(TASK TO COMPLETE):
Copy out each line in the listing below where the word "zener" appears.

(DATA RECORDS):
::::

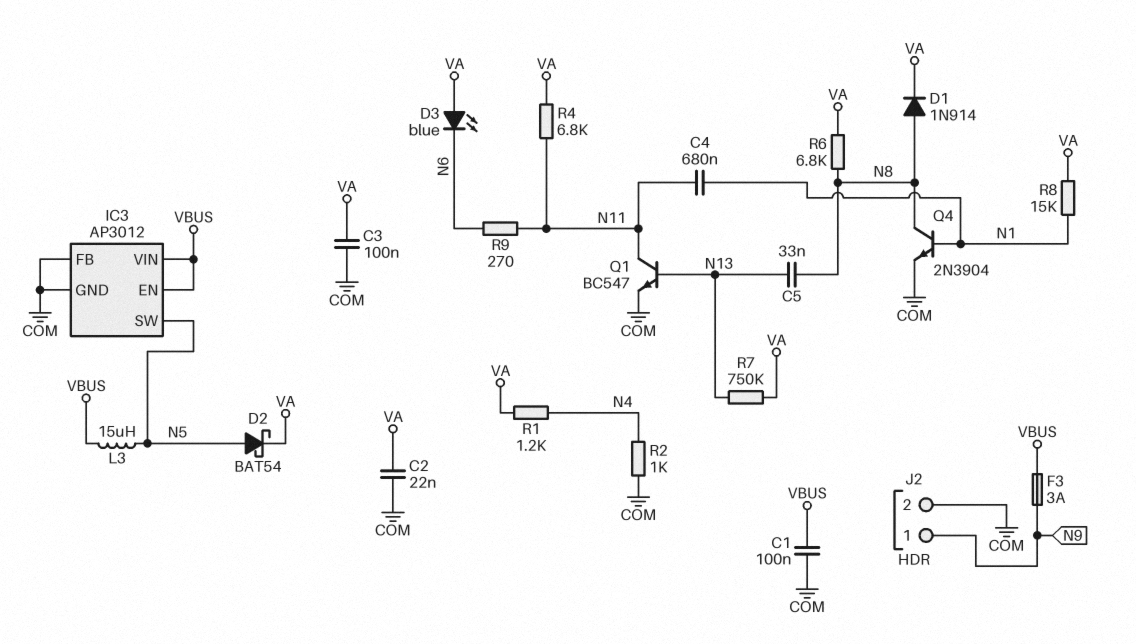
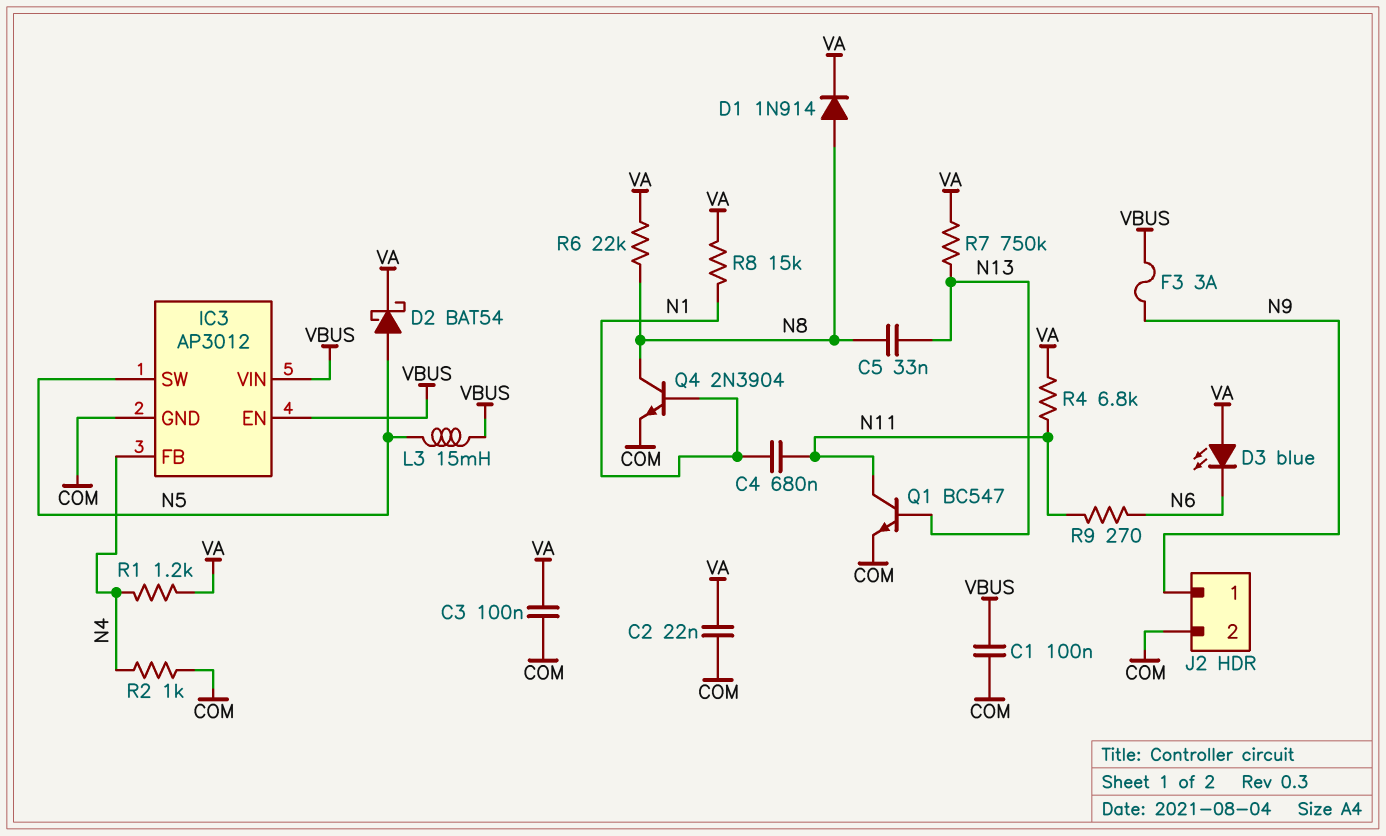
IC3 pin FB: COM -> N4
L3: 15uH (N5, VBUS) -> 15mH (N5, VBUS)
R6: 6.8k (N8, VA) -> 22k (N8, VA)

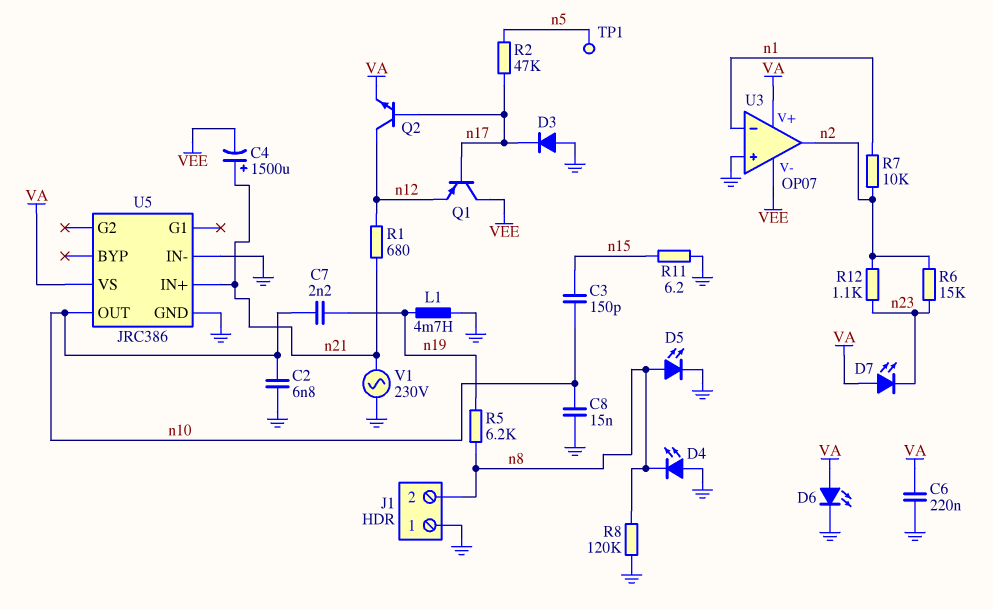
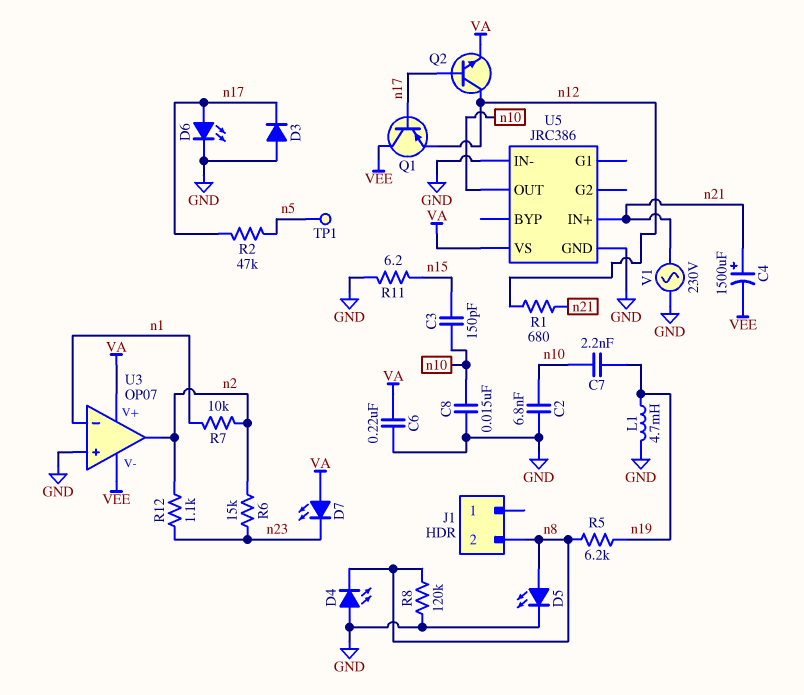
D6: LED (A VA, K GND) -> LED (A n17, K GND)
J1 pin 1: GND -> none

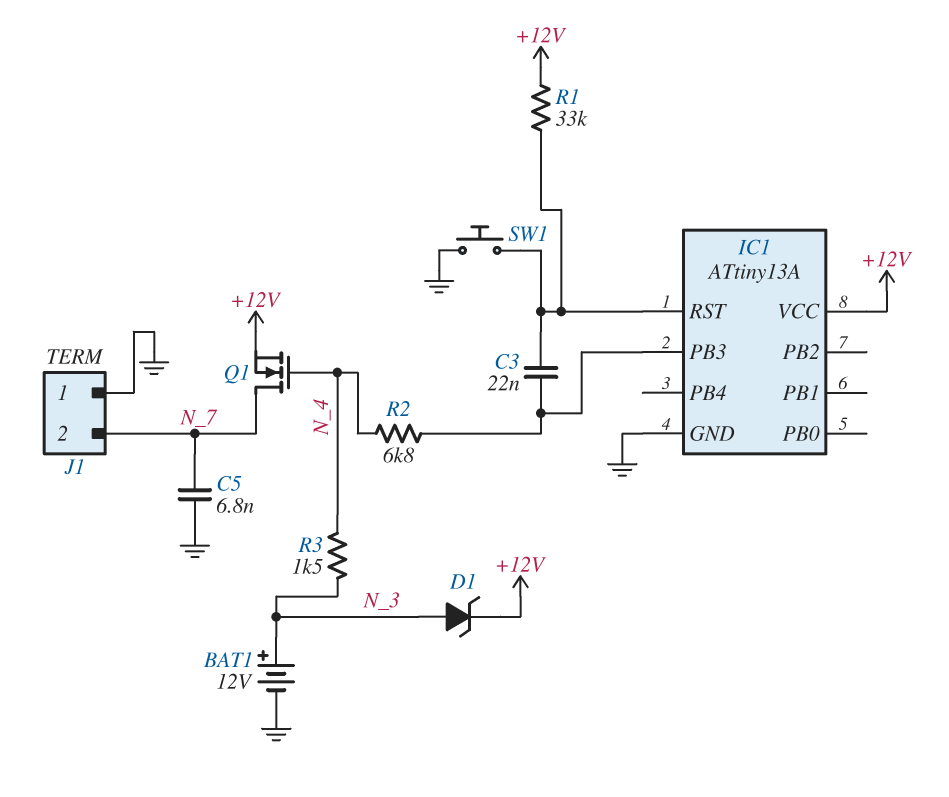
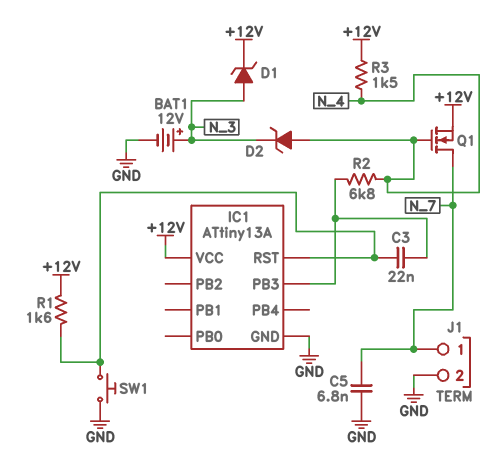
D2: none -> zener (A N_4, K N_3)
J1 pin 1: GND -> N_7
J1 pin 2: N_7 -> GND
R1: 33k (+12V, IC1/RST) -> 1.6k (+12V, IC1/RST)
R3: 1.5k (N_3, N_4) -> 1.5k (+12V, N_4)

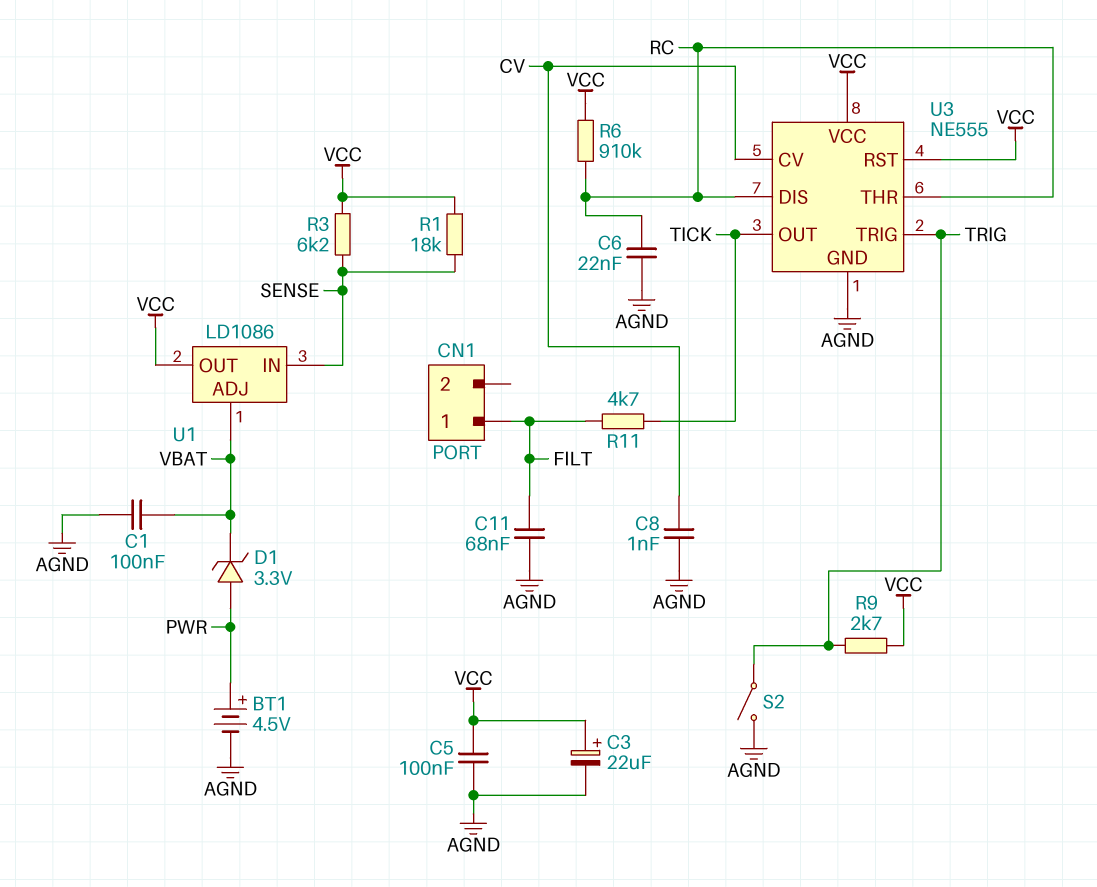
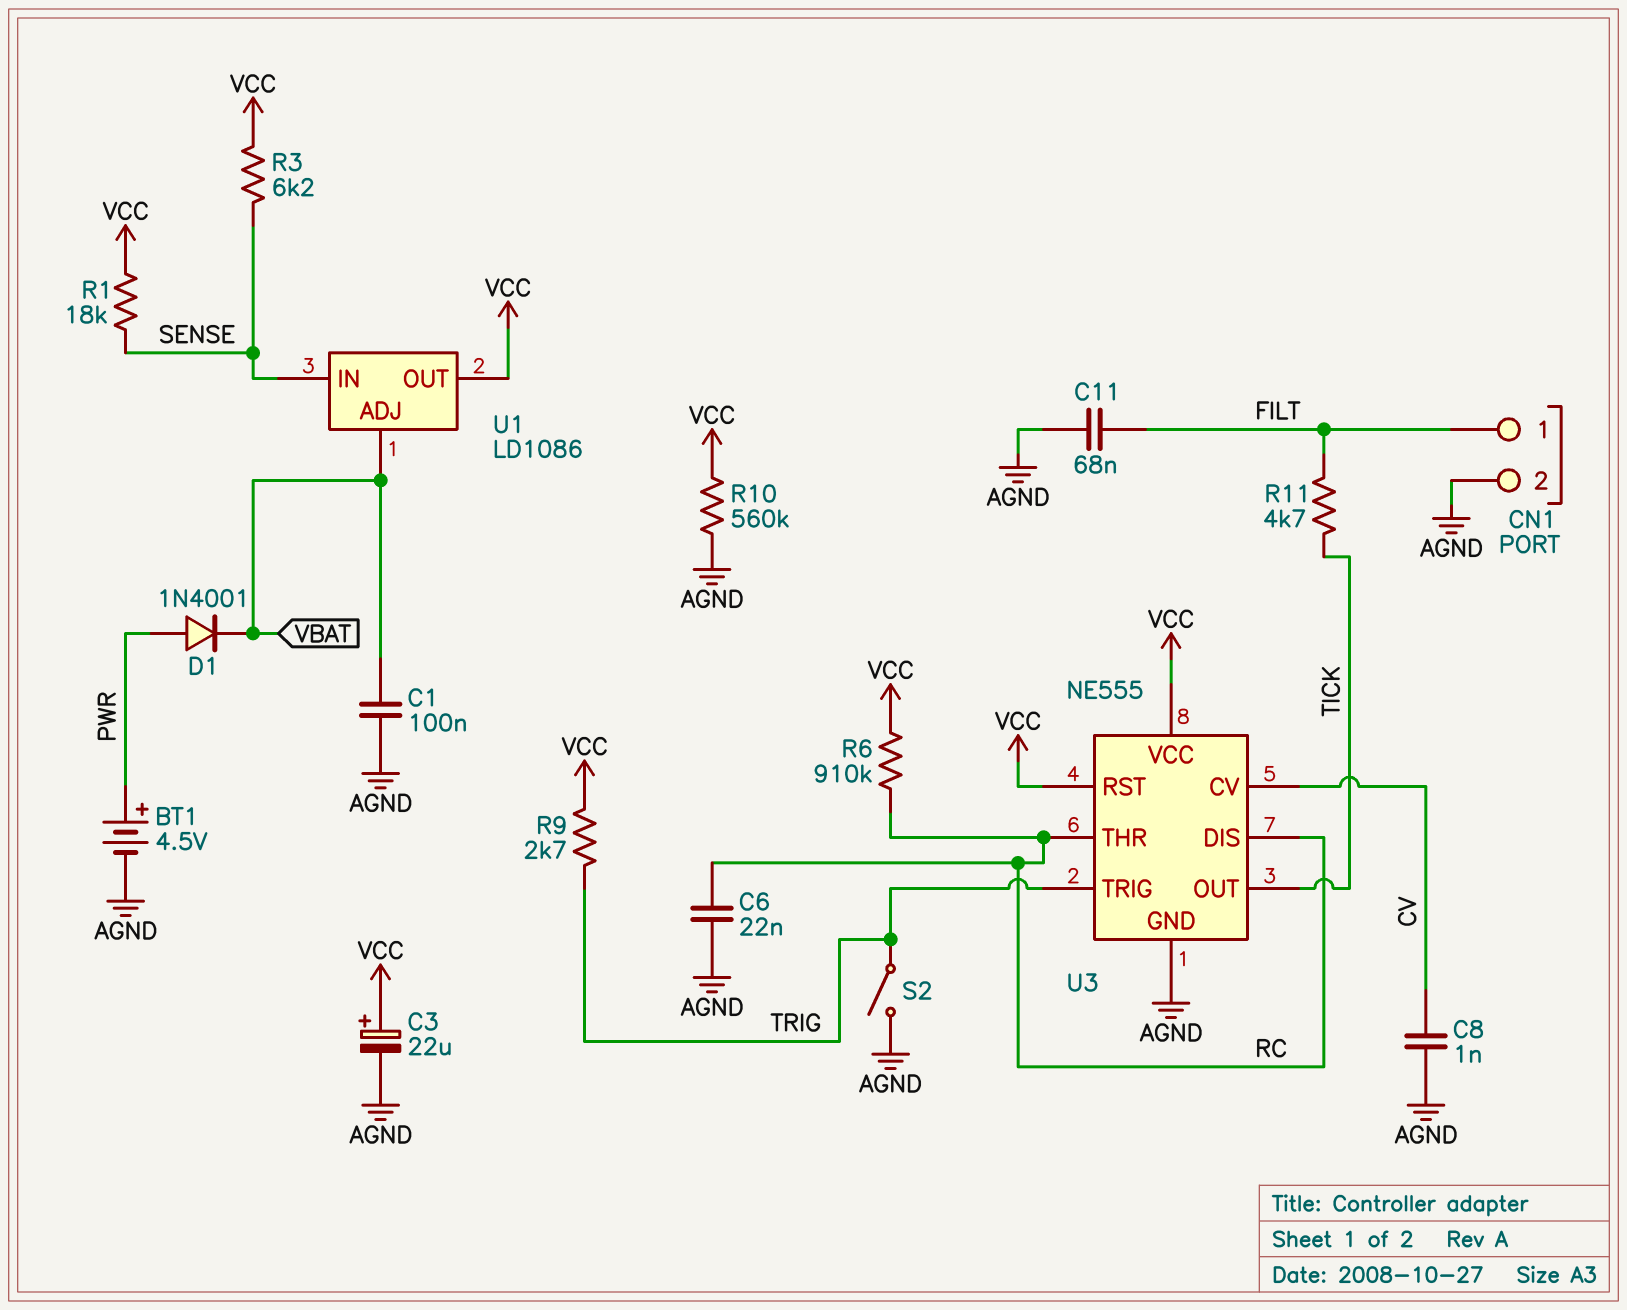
C5: 100nF (AGND, VCC) -> none
CN1 pin 2: none -> AGND
D1: zener 3.3V (A PWR, K VBAT) -> diode 1N4001 (A PWR, K VBAT)
R10: none -> 560k (AGND, VCC)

::::

(ANSWER SPACE):
D2: none -> zener (A N_4, K N_3)
D1: zener 3.3V (A PWR, K VBAT) -> diode 1N4001 (A PWR, K VBAT)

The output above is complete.